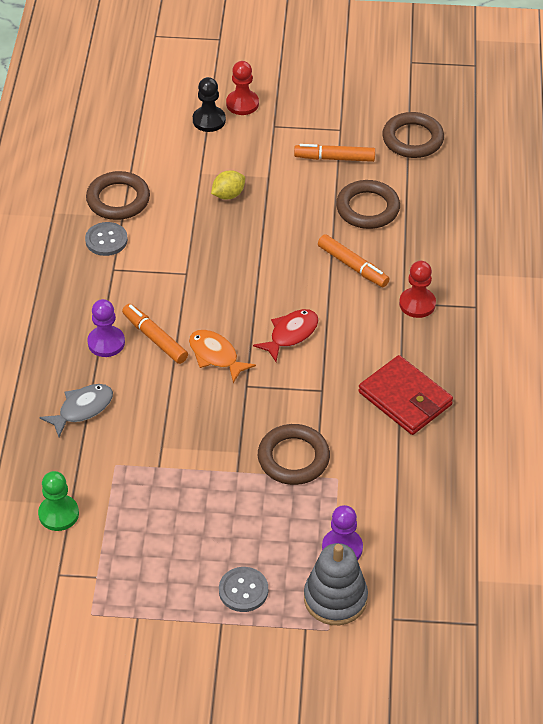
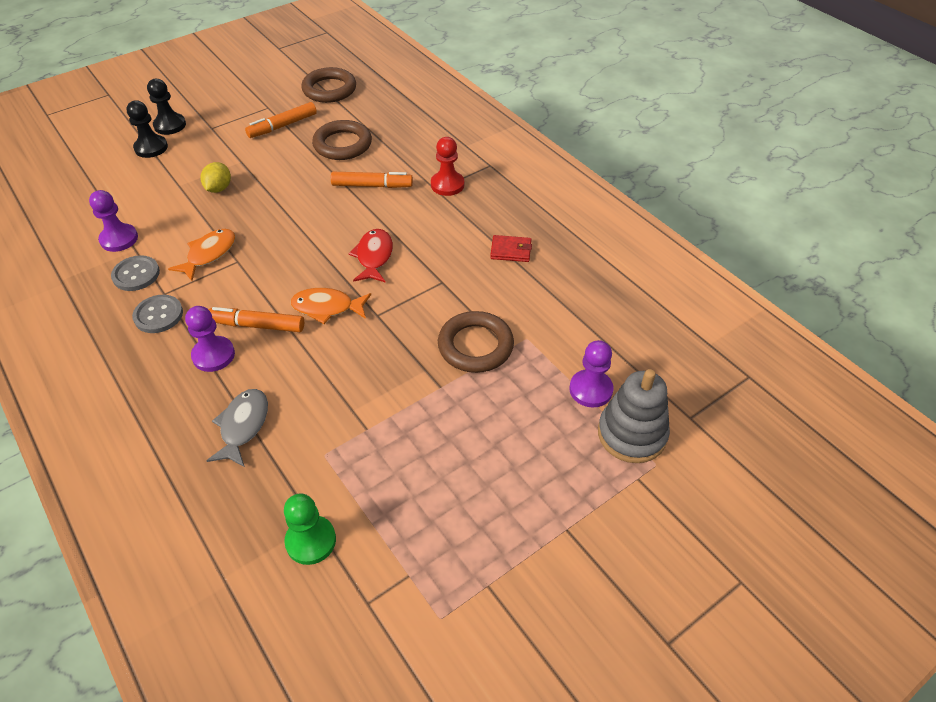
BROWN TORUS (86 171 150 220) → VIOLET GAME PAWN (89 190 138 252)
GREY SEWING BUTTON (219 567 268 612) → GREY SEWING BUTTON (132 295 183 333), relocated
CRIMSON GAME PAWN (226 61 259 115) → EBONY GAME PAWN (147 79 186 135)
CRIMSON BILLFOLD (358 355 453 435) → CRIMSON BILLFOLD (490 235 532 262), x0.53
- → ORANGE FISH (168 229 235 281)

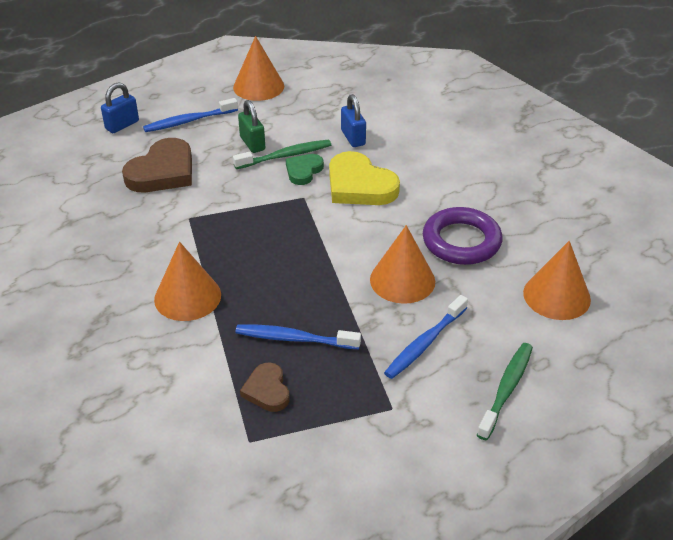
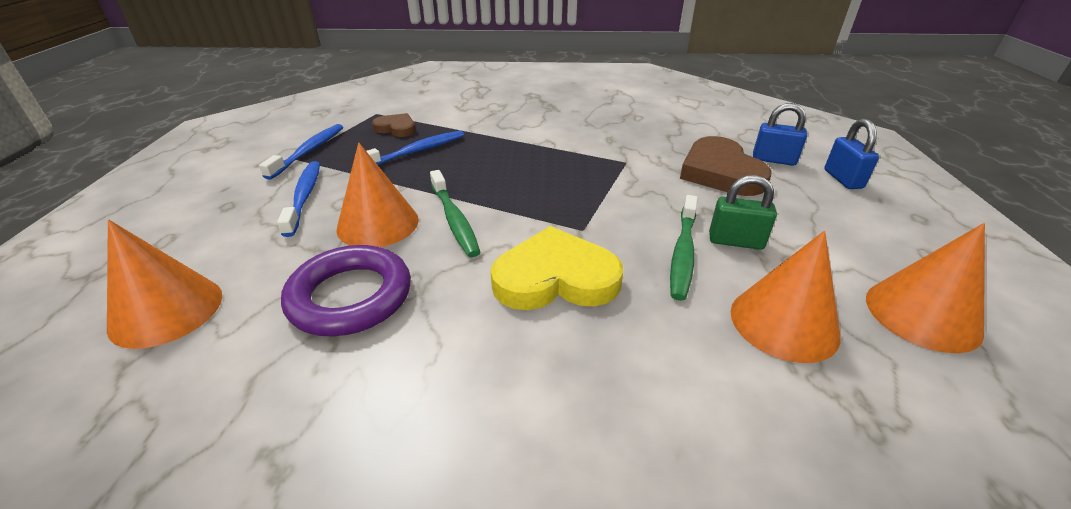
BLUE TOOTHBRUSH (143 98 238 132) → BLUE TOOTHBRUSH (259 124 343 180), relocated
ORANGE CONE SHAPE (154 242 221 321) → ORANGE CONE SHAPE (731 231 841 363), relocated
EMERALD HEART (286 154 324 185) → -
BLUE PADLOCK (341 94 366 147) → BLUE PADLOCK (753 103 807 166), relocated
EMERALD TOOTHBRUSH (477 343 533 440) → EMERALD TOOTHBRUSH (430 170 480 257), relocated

# # #

Task to carry out: Once you have checked the entries above, say how many lines include the word "GAME", and nothing beyond the number.

Answer for this exercise: 2